▶ Exercise description
In the records below, begin at the line that has "R15: 6.8k (GND, n14) -> 3.3k (GND, n14)" and stop after the line that has "U4: SFH615 -> TLP281"; quote those lines verbatim and nothing more.

Segment Start: Provided data

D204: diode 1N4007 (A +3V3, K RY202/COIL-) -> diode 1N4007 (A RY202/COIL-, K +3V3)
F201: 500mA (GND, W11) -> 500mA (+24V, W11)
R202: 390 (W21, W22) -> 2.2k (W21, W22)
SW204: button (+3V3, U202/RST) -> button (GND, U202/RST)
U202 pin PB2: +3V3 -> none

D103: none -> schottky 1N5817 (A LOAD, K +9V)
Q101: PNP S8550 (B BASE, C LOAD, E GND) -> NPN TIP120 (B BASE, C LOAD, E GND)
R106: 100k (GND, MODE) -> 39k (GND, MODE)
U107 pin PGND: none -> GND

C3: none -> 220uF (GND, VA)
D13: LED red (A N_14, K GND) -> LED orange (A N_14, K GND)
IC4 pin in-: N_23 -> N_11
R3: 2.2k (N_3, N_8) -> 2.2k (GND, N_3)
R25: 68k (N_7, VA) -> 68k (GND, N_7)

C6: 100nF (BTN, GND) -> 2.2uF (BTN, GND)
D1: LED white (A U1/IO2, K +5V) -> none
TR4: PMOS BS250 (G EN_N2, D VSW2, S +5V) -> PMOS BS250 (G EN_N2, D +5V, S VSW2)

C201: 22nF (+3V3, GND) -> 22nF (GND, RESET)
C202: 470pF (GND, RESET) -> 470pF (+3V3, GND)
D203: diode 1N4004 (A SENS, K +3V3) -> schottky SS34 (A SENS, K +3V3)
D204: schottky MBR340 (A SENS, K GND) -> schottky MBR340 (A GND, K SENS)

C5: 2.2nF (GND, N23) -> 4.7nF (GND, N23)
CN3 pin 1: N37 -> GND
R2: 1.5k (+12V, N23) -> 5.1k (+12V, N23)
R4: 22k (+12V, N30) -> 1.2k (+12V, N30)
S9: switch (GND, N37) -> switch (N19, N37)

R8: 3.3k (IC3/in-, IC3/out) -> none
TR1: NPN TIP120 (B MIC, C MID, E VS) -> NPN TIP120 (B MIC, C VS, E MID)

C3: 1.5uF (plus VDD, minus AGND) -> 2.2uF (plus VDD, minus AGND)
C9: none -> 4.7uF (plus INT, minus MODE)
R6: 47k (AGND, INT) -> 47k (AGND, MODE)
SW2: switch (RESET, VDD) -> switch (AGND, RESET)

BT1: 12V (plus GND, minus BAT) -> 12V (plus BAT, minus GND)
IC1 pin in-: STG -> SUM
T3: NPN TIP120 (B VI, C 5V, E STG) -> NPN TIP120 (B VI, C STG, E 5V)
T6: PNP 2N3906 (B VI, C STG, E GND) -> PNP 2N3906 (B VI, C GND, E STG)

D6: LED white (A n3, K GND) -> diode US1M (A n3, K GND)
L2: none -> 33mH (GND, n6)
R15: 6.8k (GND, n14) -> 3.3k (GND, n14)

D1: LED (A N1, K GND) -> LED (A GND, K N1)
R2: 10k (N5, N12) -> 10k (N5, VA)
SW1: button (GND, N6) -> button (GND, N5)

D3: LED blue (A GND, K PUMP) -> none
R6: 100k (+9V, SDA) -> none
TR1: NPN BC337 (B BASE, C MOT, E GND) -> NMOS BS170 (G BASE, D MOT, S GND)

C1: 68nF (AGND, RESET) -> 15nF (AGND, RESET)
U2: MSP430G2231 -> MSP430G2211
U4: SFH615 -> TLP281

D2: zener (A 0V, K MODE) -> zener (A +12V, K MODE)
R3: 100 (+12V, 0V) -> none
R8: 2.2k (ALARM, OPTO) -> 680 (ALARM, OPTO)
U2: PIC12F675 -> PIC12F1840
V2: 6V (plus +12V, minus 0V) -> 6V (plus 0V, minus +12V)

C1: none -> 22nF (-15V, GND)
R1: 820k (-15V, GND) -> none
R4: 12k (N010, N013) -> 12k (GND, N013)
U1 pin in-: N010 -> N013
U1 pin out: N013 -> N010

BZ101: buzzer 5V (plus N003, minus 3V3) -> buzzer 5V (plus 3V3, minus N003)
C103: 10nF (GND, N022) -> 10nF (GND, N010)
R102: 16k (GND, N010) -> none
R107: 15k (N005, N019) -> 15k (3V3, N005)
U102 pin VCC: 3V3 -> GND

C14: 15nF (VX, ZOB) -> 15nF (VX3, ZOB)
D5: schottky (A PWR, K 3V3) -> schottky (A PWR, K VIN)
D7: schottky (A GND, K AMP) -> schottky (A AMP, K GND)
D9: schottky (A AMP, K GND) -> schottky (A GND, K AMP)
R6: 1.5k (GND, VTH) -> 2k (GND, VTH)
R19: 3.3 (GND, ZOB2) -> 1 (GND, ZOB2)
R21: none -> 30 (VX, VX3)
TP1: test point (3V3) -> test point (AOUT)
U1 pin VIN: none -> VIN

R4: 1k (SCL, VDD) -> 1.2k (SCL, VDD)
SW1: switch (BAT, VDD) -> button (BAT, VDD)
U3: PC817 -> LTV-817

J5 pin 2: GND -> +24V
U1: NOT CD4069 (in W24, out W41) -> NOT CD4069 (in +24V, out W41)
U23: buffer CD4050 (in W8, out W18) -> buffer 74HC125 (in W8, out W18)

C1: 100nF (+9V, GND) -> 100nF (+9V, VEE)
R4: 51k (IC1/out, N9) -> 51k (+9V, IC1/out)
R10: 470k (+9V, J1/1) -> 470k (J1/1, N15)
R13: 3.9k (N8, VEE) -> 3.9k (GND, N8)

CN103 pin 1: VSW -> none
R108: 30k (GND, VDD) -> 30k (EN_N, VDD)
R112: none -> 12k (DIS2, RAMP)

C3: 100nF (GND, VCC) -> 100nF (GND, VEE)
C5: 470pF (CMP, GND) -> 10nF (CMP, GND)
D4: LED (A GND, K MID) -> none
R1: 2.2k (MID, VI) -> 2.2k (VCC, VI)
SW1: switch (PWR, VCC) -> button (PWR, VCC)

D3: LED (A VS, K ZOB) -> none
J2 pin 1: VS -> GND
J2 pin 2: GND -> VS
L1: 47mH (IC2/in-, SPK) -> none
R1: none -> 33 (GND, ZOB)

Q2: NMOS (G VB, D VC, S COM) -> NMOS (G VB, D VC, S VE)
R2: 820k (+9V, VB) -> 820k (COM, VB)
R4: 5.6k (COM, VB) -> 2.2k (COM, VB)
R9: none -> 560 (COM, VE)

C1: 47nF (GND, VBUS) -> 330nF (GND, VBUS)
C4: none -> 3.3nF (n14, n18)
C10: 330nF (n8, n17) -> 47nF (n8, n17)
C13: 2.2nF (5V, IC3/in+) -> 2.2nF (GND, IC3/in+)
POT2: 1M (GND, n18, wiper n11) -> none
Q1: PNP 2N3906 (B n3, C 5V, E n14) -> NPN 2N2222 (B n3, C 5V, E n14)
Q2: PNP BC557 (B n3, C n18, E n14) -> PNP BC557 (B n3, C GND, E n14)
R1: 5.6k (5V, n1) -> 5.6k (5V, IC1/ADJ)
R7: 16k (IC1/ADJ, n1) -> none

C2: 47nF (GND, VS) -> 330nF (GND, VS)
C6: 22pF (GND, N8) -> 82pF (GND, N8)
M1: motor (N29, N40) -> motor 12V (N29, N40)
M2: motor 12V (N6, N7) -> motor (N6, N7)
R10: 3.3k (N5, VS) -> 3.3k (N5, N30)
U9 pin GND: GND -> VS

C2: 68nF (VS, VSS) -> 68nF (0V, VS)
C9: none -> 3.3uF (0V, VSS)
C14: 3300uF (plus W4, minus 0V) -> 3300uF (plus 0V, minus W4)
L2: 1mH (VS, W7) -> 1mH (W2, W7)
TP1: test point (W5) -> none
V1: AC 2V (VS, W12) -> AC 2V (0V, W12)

Segment End: Provided data

▶ Task solution
R15: 6.8k (GND, n14) -> 3.3k (GND, n14)

D1: LED (A N1, K GND) -> LED (A GND, K N1)
R2: 10k (N5, N12) -> 10k (N5, VA)
SW1: button (GND, N6) -> button (GND, N5)

D3: LED blue (A GND, K PUMP) -> none
R6: 100k (+9V, SDA) -> none
TR1: NPN BC337 (B BASE, C MOT, E GND) -> NMOS BS170 (G BASE, D MOT, S GND)

C1: 68nF (AGND, RESET) -> 15nF (AGND, RESET)
U2: MSP430G2231 -> MSP430G2211
U4: SFH615 -> TLP281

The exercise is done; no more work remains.